_JOB_: Lay out every line of the items below as a numbered list, skipping any blank lines.
================
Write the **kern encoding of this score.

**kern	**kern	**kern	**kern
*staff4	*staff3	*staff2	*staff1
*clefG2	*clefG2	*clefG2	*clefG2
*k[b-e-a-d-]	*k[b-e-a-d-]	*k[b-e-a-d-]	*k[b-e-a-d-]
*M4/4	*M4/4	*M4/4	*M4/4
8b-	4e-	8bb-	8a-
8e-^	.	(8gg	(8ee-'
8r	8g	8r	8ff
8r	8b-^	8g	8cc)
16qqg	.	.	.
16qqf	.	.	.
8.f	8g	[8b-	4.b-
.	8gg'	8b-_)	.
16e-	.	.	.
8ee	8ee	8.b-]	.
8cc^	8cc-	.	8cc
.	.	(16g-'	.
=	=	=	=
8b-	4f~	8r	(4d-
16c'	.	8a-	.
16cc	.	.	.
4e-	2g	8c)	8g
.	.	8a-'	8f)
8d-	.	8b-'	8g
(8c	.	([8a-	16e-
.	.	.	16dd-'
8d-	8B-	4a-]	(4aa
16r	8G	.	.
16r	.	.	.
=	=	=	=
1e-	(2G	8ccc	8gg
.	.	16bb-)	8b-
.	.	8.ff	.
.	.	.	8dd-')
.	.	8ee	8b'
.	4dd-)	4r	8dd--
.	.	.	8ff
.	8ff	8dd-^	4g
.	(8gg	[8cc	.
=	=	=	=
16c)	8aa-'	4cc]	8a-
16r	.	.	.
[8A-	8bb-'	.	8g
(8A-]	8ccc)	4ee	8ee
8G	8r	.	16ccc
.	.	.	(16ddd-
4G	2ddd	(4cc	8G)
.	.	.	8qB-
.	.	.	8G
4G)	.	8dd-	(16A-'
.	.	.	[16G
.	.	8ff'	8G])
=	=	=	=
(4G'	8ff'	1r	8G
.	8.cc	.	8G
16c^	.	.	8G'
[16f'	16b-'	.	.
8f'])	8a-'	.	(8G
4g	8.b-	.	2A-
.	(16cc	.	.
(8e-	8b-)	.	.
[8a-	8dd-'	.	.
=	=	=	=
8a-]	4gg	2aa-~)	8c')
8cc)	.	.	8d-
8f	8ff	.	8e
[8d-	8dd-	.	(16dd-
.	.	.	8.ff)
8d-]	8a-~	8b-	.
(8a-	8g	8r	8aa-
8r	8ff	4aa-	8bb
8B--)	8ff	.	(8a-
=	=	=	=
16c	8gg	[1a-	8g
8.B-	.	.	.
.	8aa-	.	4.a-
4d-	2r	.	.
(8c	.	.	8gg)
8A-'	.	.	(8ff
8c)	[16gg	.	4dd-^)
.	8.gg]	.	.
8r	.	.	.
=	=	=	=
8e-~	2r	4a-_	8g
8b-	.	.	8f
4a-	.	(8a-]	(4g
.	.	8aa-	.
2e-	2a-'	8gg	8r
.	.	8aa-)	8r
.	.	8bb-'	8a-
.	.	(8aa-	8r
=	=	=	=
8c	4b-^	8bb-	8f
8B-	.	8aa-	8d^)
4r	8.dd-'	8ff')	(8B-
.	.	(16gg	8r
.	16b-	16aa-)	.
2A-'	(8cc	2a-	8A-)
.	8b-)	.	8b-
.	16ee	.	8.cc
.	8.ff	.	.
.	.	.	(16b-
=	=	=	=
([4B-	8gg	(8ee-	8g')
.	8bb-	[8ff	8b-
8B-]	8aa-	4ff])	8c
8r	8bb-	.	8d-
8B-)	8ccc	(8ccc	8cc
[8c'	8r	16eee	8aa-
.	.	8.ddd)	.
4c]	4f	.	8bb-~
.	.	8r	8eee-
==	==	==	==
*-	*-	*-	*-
================
_TASK ANSWER_:
1. Write the **kern encoding of this score.
2. **kern	**kern	**kern	**kern
3. *staff4	*staff3	*staff2	*staff1
4. *clefG2	*clefG2	*clefG2	*clefG2
5. *k[b-e-a-d-]	*k[b-e-a-d-]	*k[b-e-a-d-]	*k[b-e-a-d-]
6. *M4/4	*M4/4	*M4/4	*M4/4
7. 8b-	4e-	8bb-	8a-
8. 8e-^	.	(8gg	(8ee-'
9. 8r	8g	8r	8ff
10. 8r	8b-^	8g	8cc)
11. 16qqg	.	.	.
12. 16qqf	.	.	.
13. 8.f	8g	[8b-	4.b-
14. .	8gg'	8b-_)	.
15. 16e-	.	.	.
16. 8ee	8ee	8.b-]	.
17. 8cc^	8cc-	.	8cc
18. .	.	(16g-'	.
19. =	=	=	=
20. 8b-	4f~	8r	(4d-
21. 16c'	.	8a-	.
22. 16cc	.	.	.
23. 4e-	2g	8c)	8g
24. .	.	8a-'	8f)
25. 8d-	.	8b-'	8g
26. (8c	.	([8a-	16e-
27. .	.	.	16dd-'
28. 8d-	8B-	4a-]	(4aa
29. 16r	8G	.	.
30. 16r	.	.	.
31. =	=	=	=
32. 1e-	(2G	8ccc	8gg
33. .	.	16bb-)	8b-
34. .	.	8.ff	.
35. .	.	.	8dd-')
36. .	.	8ee	8b'
37. .	4dd-)	4r	8dd--
38. .	.	.	8ff
39. .	8ff	8dd-^	4g
40. .	(8gg	[8cc	.
41. =	=	=	=
42. 16c)	8aa-'	4cc]	8a-
43. 16r	.	.	.
44. [8A-	8bb-'	.	8g
45. (8A-]	8ccc)	4ee	8ee
46. 8G	8r	.	16ccc
47. .	.	.	(16ddd-
48. 4G	2ddd	(4cc	8G)
49. .	.	.	8qB-
50. .	.	.	8G
51. 4G)	.	8dd-	(16A-'
52. .	.	.	[16G
53. .	.	8ff'	8G])
54. =	=	=	=
55. (4G'	8ff'	1r	8G
56. .	8.cc	.	8G
57. 16c^	.	.	8G'
58. [16f'	16b-'	.	.
59. 8f'])	8a-'	.	(8G
60. 4g	8.b-	.	2A-
61. .	(16cc	.	.
62. (8e-	8b-)	.	.
63. [8a-	8dd-'	.	.
64. =	=	=	=
65. 8a-]	4gg	2aa-~)	8c')
66. 8cc)	.	.	8d-
67. 8f	8ff	.	8e
68. [8d-	8dd-	.	(16dd-
69. .	.	.	8.ff)
70. 8d-]	8a-~	8b-	.
71. (8a-	8g	8r	8aa-
72. 8r	8ff	4aa-	8bb
73. 8B--)	8ff	.	(8a-
74. =	=	=	=
75. 16c	8gg	[1a-	8g
76. 8.B-	.	.	.
77. .	8aa-	.	4.a-
78. 4d-	2r	.	.
79. (8c	.	.	8gg)
80. 8A-'	.	.	(8ff
81. 8c)	[16gg	.	4dd-^)
82. .	8.gg]	.	.
83. 8r	.	.	.
84. =	=	=	=
85. 8e-~	2r	4a-_	8g
86. 8b-	.	.	8f
87. 4a-	.	(8a-]	(4g
88. .	.	8aa-	.
89. 2e-	2a-'	8gg	8r
90. .	.	8aa-)	8r
91. .	.	8bb-'	8a-
92. .	.	(8aa-	8r
93. =	=	=	=
94. 8c	4b-^	8bb-	8f
95. 8B-	.	8aa-	8d^)
96. 4r	8.dd-'	8ff')	(8B-
97. .	.	(16gg	8r
98. .	16b-	16aa-)	.
99. 2A-'	(8cc	2a-	8A-)
100. .	8b-)	.	8b-
101. .	16ee	.	8.cc
102. .	8.ff	.	.
103. .	.	.	(16b-
104. =	=	=	=
105. ([4B-	8gg	(8ee-	8g')
106. .	8bb-	[8ff	8b-
107. 8B-]	8aa-	4ff])	8c
108. 8r	8bb-	.	8d-
109. 8B-)	8ccc	(8ccc	8cc
110. [8c'	8r	16eee	8aa-
111. .	.	8.ddd)	.
112. 4c]	4f	.	8bb-~
113. .	.	8r	8eee-
114. ==	==	==	==
115. *-	*-	*-	*-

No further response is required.